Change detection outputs
○ ○ ○ ○ ○

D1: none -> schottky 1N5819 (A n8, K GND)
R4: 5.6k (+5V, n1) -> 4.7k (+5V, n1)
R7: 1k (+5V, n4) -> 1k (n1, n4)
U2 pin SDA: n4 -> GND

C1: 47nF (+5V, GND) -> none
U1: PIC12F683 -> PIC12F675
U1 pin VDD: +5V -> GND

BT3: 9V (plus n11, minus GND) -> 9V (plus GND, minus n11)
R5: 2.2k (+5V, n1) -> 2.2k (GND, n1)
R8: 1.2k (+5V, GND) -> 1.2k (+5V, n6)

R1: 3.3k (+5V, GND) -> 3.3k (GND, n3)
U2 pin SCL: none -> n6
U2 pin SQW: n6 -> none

○ ○ ○ ○ ○

## What this task involves
Reproduce exactly the lines from the one containing "C1: 47nF (+5V, GND) -> none" through the last line of the records above, including both, and nothing else.

## Output for this task
C1: 47nF (+5V, GND) -> none
U1: PIC12F683 -> PIC12F675
U1 pin VDD: +5V -> GND

BT3: 9V (plus n11, minus GND) -> 9V (plus GND, minus n11)
R5: 2.2k (+5V, n1) -> 2.2k (GND, n1)
R8: 1.2k (+5V, GND) -> 1.2k (+5V, n6)

R1: 3.3k (+5V, GND) -> 3.3k (GND, n3)
U2 pin SCL: none -> n6
U2 pin SQW: n6 -> none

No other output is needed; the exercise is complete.